### Work task:
What you return must match the records below exactly, apart from the omitted pictures.

### Entries provided:
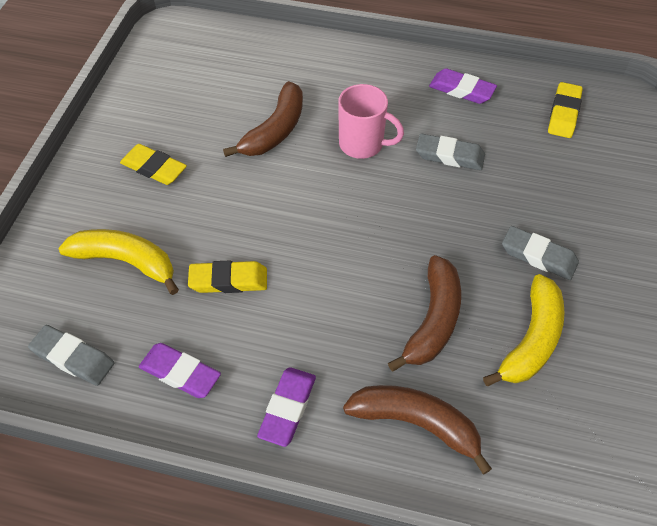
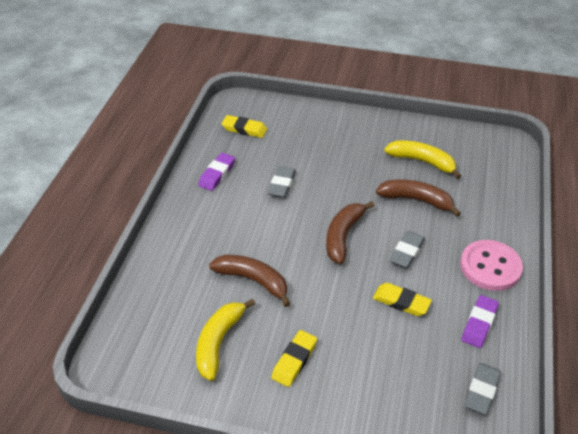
camera: 90 degrees left, 10 degrees down
(126, 261) = (392, 368): yellow banana -> yellow banana (218, 342)
(228, 280) = (401, 302): yellow eraser -> yellow eraser turned 60 degrees counterclockwise
(287, 408) = (490, 267): purple eraser -> pink button
(363, 144) = (270, 228): pink mug -> none
(416, 423) = (485, 210): brown banana -> brown banana (343, 236)
(538, 256) = (363, 153): grey eraser -> grey eraser (407, 252)

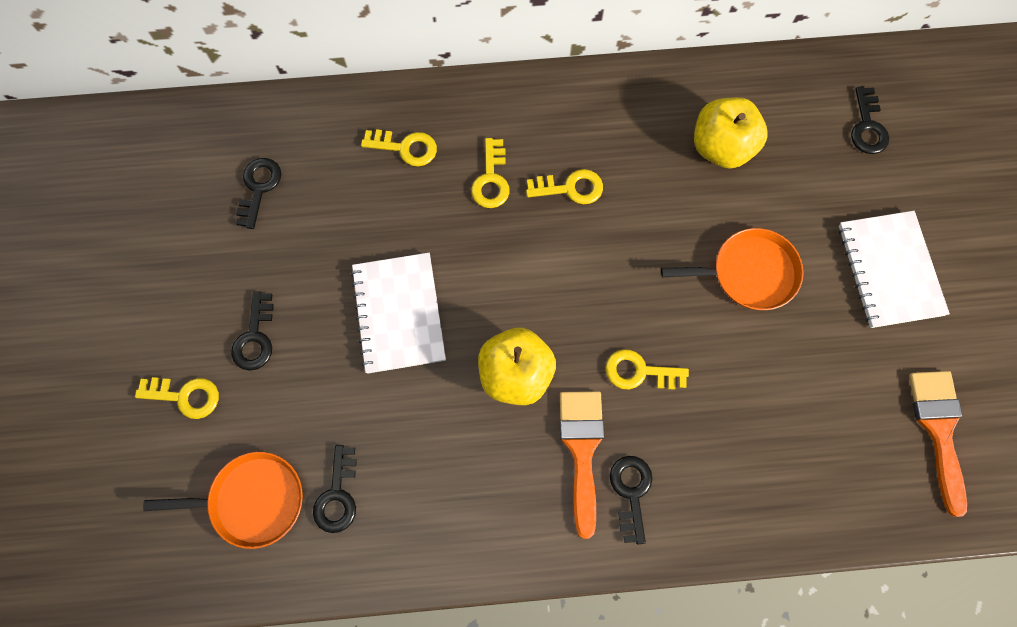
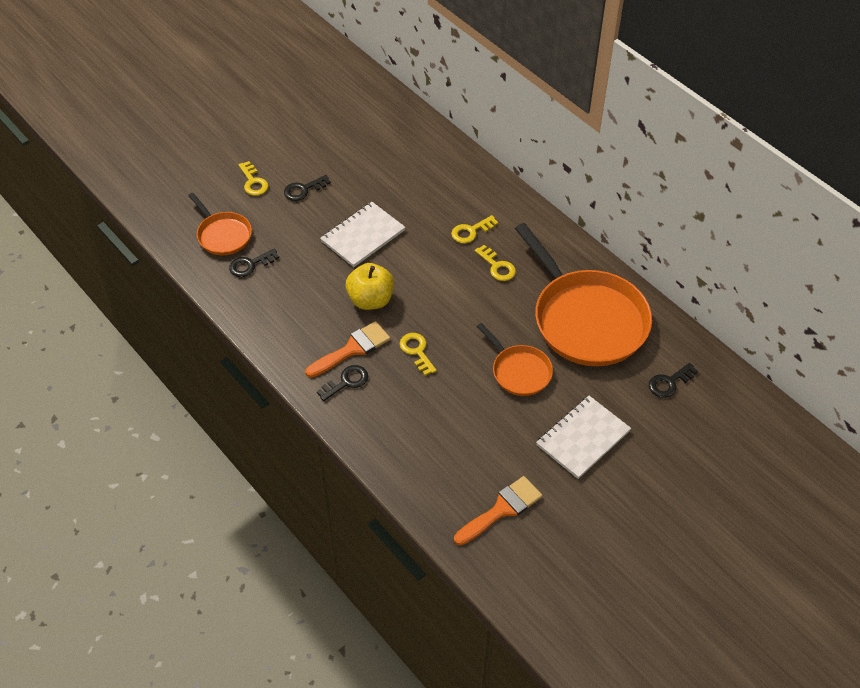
camera: 55 degrees right, 20 degrees down
(259, 188) = (382, 146): black key -> none
(405, 148) = (456, 188): yellow key -> none
(721, 147) = (586, 320): yellow apple -> orange pan

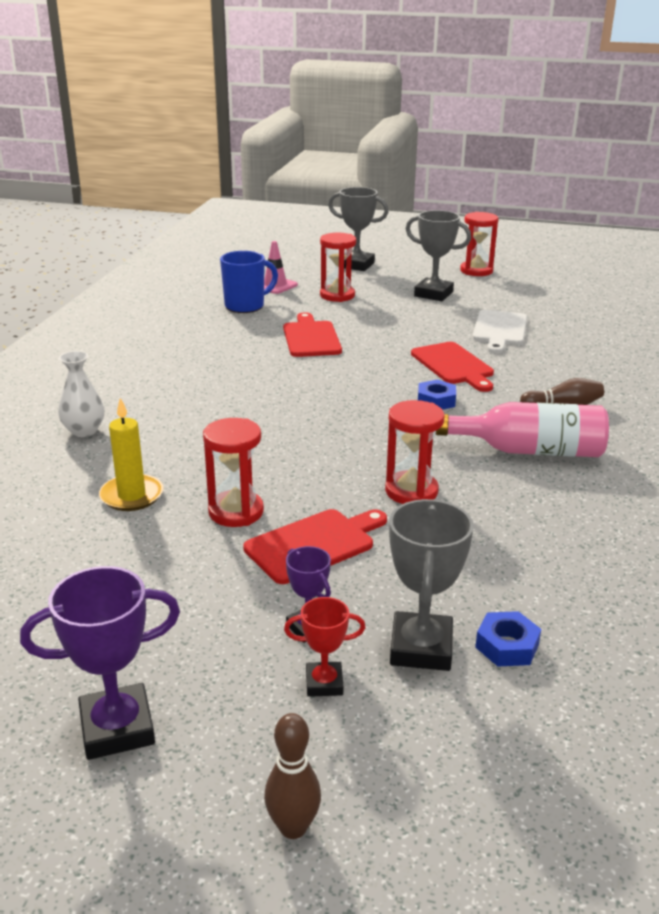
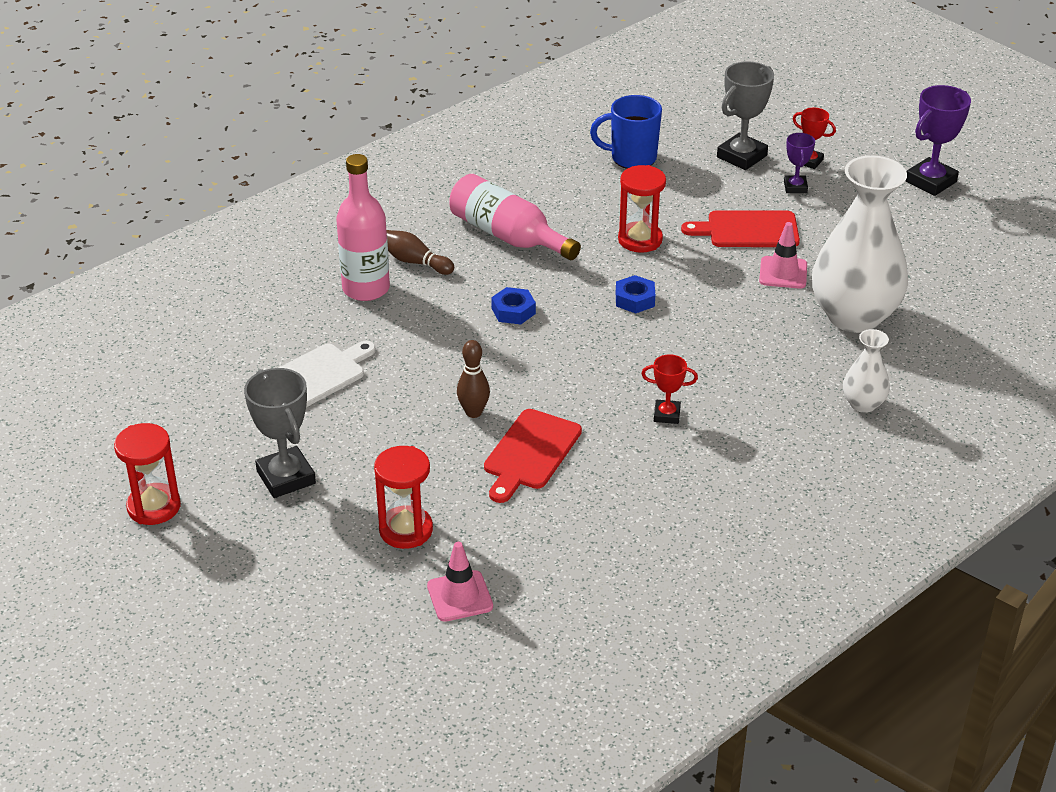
camera: 145 degrees left, 10 degrees up
(117, 728) = (930, 181): purple trophy -> purple trophy turned 60 degrees counterclockwise
(132, 496) = (854, 316): yellow candle -> white vase
(236, 512) = (783, 273): red hourglass -> pink traffic cone
(241, 379) = (667, 415): none -> red trophy
(245, 306) = (545, 558): blue mug -> blue mug (632, 158)
(293, 827) = (868, 122): brown bowling pin -> brown bowling pin (473, 412)
(356, 265) = (287, 603): grey trophy -> none
(454, 365) = (437, 346): red cutting board -> none
(507, 646) = (694, 141): blue nut -> blue nut (635, 299)
(562, 379) = (366, 289): none -> pink bottle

### Answer to this task:
camera: 90 degrees left, 10 degrees down
(126, 261) = (392, 368): yellow banana -> yellow banana (218, 342)
(228, 280) = (401, 302): yellow eraser -> yellow eraser turned 60 degrees counterclockwise
(287, 408) = (490, 267): purple eraser -> pink button
(363, 144) = (270, 228): pink mug -> none
(416, 423) = (485, 210): brown banana -> brown banana (343, 236)
(538, 256) = (363, 153): grey eraser -> grey eraser (407, 252)

camera: 55 degrees right, 20 degrees down
(259, 188) = (382, 146): black key -> none
(405, 148) = (456, 188): yellow key -> none
(721, 147) = (586, 320): yellow apple -> orange pan

camera: 145 degrees left, 10 degrees up
(117, 728) = (930, 181): purple trophy -> purple trophy turned 60 degrees counterclockwise
(132, 496) = (854, 316): yellow candle -> white vase
(236, 512) = (783, 273): red hourglass -> pink traffic cone
(241, 379) = (667, 415): none -> red trophy
(245, 306) = (545, 558): blue mug -> blue mug (632, 158)
(293, 827) = (868, 122): brown bowling pin -> brown bowling pin (473, 412)
(356, 265) = (287, 603): grey trophy -> none
(454, 365) = (437, 346): red cutting board -> none
(507, 646) = (694, 141): blue nut -> blue nut (635, 299)
(562, 379) = (366, 289): none -> pink bottle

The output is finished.